--- Written problem ---
Write out the text of the records below word for word, leaving out the pictures.

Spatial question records
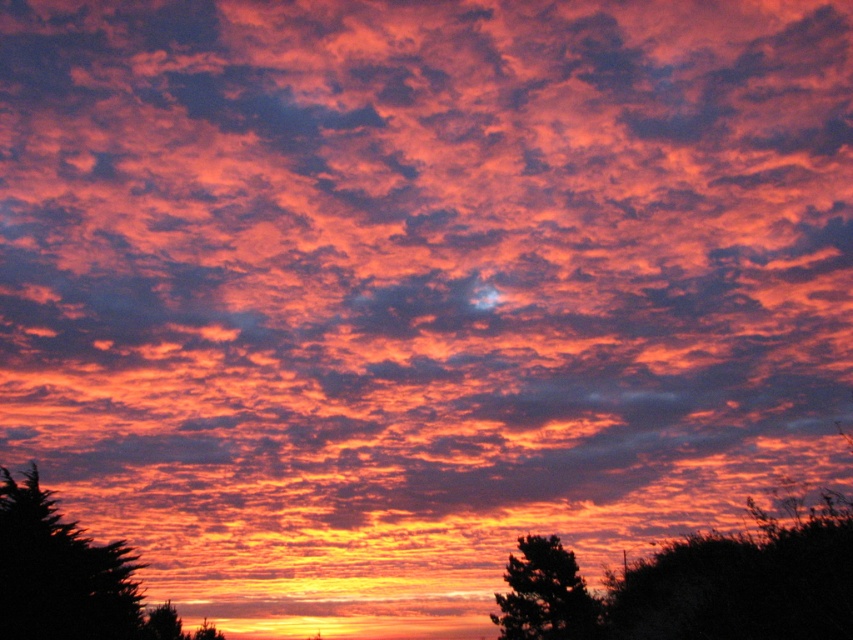
Who is more forward, (x=61, y=595) or (x=521, y=550)?

Point (x=61, y=595)

Is point (44, 552) closer to viewer compared to point (579, 612)?

Yes, point (44, 552) is closer to viewer.

The image size is (853, 640). What are the coordinates of `dark green leafy tree at lower left` in the screenshot? It's located at (68, 577).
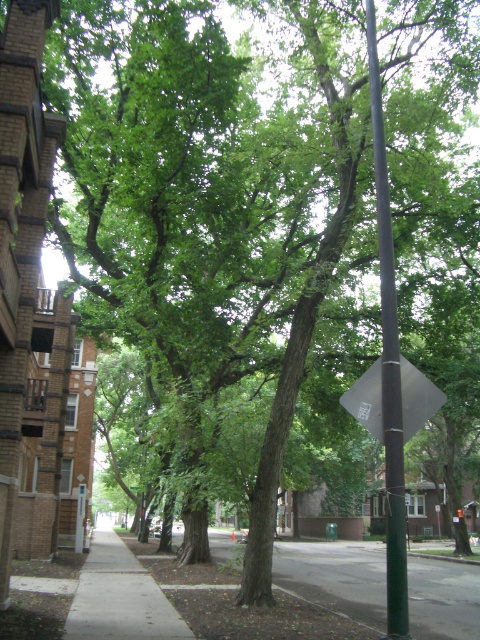
You are standing at the center of the street and want to place a small bench exactly at the coordinates where the green metallic pole at center is located. Is this possible?

The green metallic pole at center is located at coordinates point (388, 364), so placing a bench there would not be possible as the pole is already occupying that exact position.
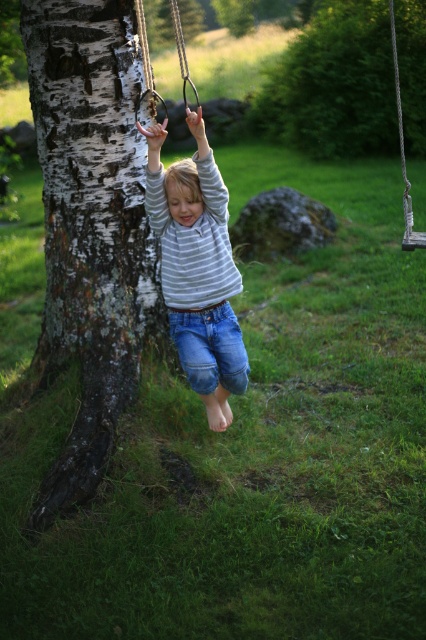
You are a parent watching your child play in the park. You see the white bark tree trunk at left and the striped cotton shirt at center. How far apart are these two objects?

The distance between the white bark tree trunk at left and the striped cotton shirt at center is 30.04 inches.

Based on the photo, you are standing at the origin point in the image. There are two points marked in the scene. Which point is closer to you, point (109, 225) or point (213, 314)?

Point (213, 314) is closer to you because it is in front of point (109, 225).

You are a photographer trying to capture the child swinging. You need to position yourself so that the striped cotton shirt at center is visible to the left of the rope swing at center. Is this possible given their current positions?

The striped cotton shirt at center is currently to the right of the rope swing at center, so positioning yourself to see it to the left would require moving to the opposite side of the swing where the shirt appears on the left.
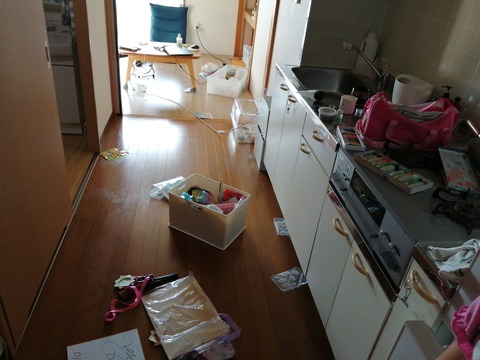
Locate an element on the screen. This screenshot has height=360, width=480. sink is located at coordinates (329, 81).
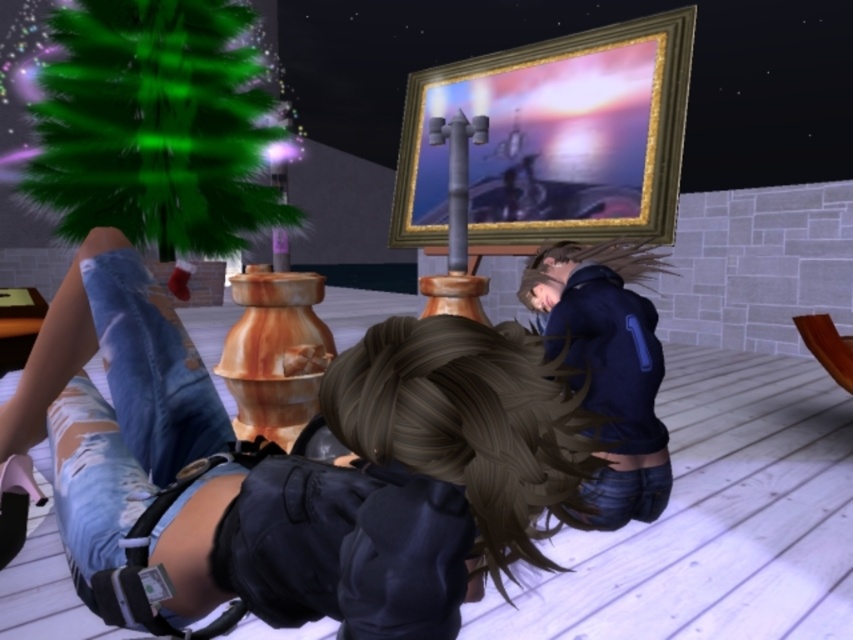
Can you confirm if green furry christmas tree at upper left is positioned to the left of brown matte hair at center?

Indeed, green furry christmas tree at upper left is positioned on the left side of brown matte hair at center.

Does green furry christmas tree at upper left have a greater width compared to brown matte hair at center?

Indeed, green furry christmas tree at upper left has a greater width compared to brown matte hair at center.

The width and height of the screenshot is (853, 640). I want to click on green furry christmas tree at upper left, so click(x=155, y=125).

I want to click on green furry christmas tree at upper left, so click(x=155, y=125).

Describe the element at coordinates (366, 500) in the screenshot. I see `denim shorts at center` at that location.

Is denim shorts at center positioned in front of brown matte hair at center?

Yes, denim shorts at center is in front of brown matte hair at center.

Is point (106, 307) positioned behind point (524, 292)?

No, (106, 307) is closer to viewer.

The width and height of the screenshot is (853, 640). Identify the location of denim shorts at center. (366, 500).

Does point (248, 528) lie in front of point (238, 186)?

That is True.

Consider the image. Does denim shorts at center appear on the right side of green furry christmas tree at upper left?

Correct, you'll find denim shorts at center to the right of green furry christmas tree at upper left.

Where is `denim shorts at center`? denim shorts at center is located at coordinates (366, 500).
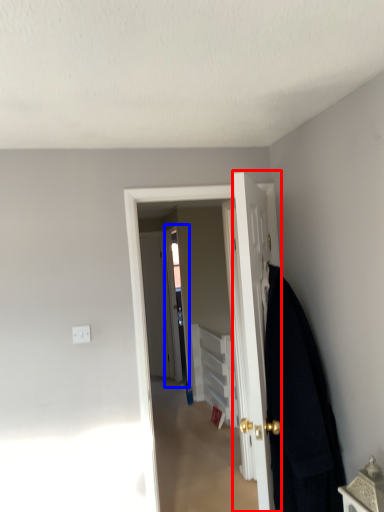
Question: Which point is further to the camera, door (highlighted by a red box) or screen door (highlighted by a blue box)?

Choices:
 (A) door
 (B) screen door

Answer: (B)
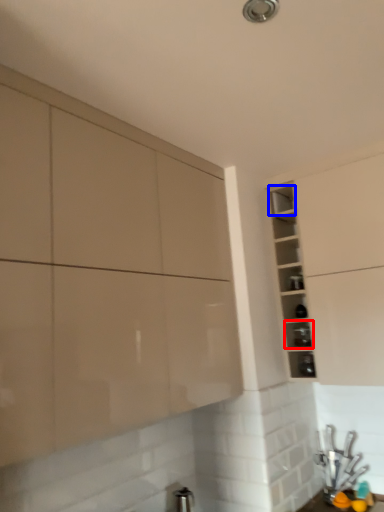
Question: Which object is further to the camera taking this photo, shelf (highlighted by a red box) or shelf (highlighted by a blue box)?

Choices:
 (A) shelf
 (B) shelf

Answer: (B)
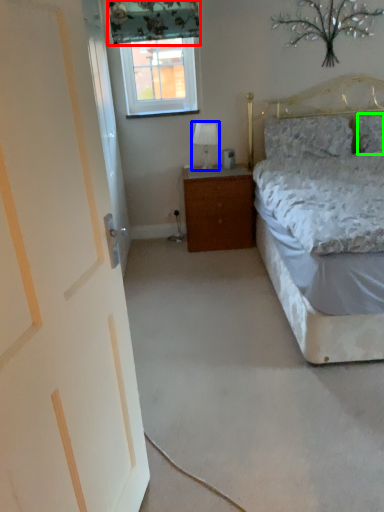
Question: Which object is the closest to the curtain (highlighted by a red box)? Choose among these: table lamp (highlighted by a blue box) or pillow (highlighted by a green box).

Choices:
 (A) table lamp
 (B) pillow

Answer: (A)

--- Result of this task ---
Who is more forward, (x=61, y=595) or (x=521, y=550)?

Point (x=61, y=595)

Is point (44, 552) closer to viewer compared to point (579, 612)?

Yes, point (44, 552) is closer to viewer.

The image size is (853, 640). What are the coordinates of `dark green leafy tree at lower left` in the screenshot? It's located at (68, 577).
You are standing at the center of the street and want to place a small bench exactly at the coordinates where the green metallic pole at center is located. Is this possible?

The green metallic pole at center is located at coordinates point (388, 364), so placing a bench there would not be possible as the pole is already occupying that exact position.
You are a parent watching your child play in the park. You see the white bark tree trunk at left and the striped cotton shirt at center. How far apart are these two objects?

The distance between the white bark tree trunk at left and the striped cotton shirt at center is 30.04 inches.

Based on the photo, you are standing at the origin point in the image. There are two points marked in the scene. Which point is closer to you, point (109, 225) or point (213, 314)?

Point (213, 314) is closer to you because it is in front of point (109, 225).

You are a photographer trying to capture the child swinging. You need to position yourself so that the striped cotton shirt at center is visible to the left of the rope swing at center. Is this possible given their current positions?

The striped cotton shirt at center is currently to the right of the rope swing at center, so positioning yourself to see it to the left would require moving to the opposite side of the swing where the shirt appears on the left.
Locate an element on the screen. This screenshot has height=360, width=480. sink is located at coordinates (329, 81).
Can you confirm if green furry christmas tree at upper left is positioned to the left of brown matte hair at center?

Indeed, green furry christmas tree at upper left is positioned on the left side of brown matte hair at center.

Does green furry christmas tree at upper left have a greater width compared to brown matte hair at center?

Indeed, green furry christmas tree at upper left has a greater width compared to brown matte hair at center.

The width and height of the screenshot is (853, 640). I want to click on green furry christmas tree at upper left, so click(x=155, y=125).

I want to click on green furry christmas tree at upper left, so click(x=155, y=125).

Describe the element at coordinates (366, 500) in the screenshot. I see `denim shorts at center` at that location.

Is denim shorts at center positioned in front of brown matte hair at center?

Yes, denim shorts at center is in front of brown matte hair at center.

Is point (106, 307) positioned behind point (524, 292)?

No, (106, 307) is closer to viewer.

The width and height of the screenshot is (853, 640). Identify the location of denim shorts at center. (366, 500).

Does point (248, 528) lie in front of point (238, 186)?

That is True.

Consider the image. Does denim shorts at center appear on the right side of green furry christmas tree at upper left?

Correct, you'll find denim shorts at center to the right of green furry christmas tree at upper left.

Where is `denim shorts at center`? denim shorts at center is located at coordinates (366, 500).
Question: Which point is further to the camera, door (highlighted by a red box) or screen door (highlighted by a blue box)?

Choices:
 (A) door
 (B) screen door

Answer: (B)
Question: Which object is further to the camera taking this photo, shelf (highlighted by a red box) or shelf (highlighted by a blue box)?

Choices:
 (A) shelf
 (B) shelf

Answer: (B)
Question: Which object is the closest to the curtain (highlighted by a red box)? Choose among these: table lamp (highlighted by a blue box) or pillow (highlighted by a green box).

Choices:
 (A) table lamp
 (B) pillow

Answer: (A)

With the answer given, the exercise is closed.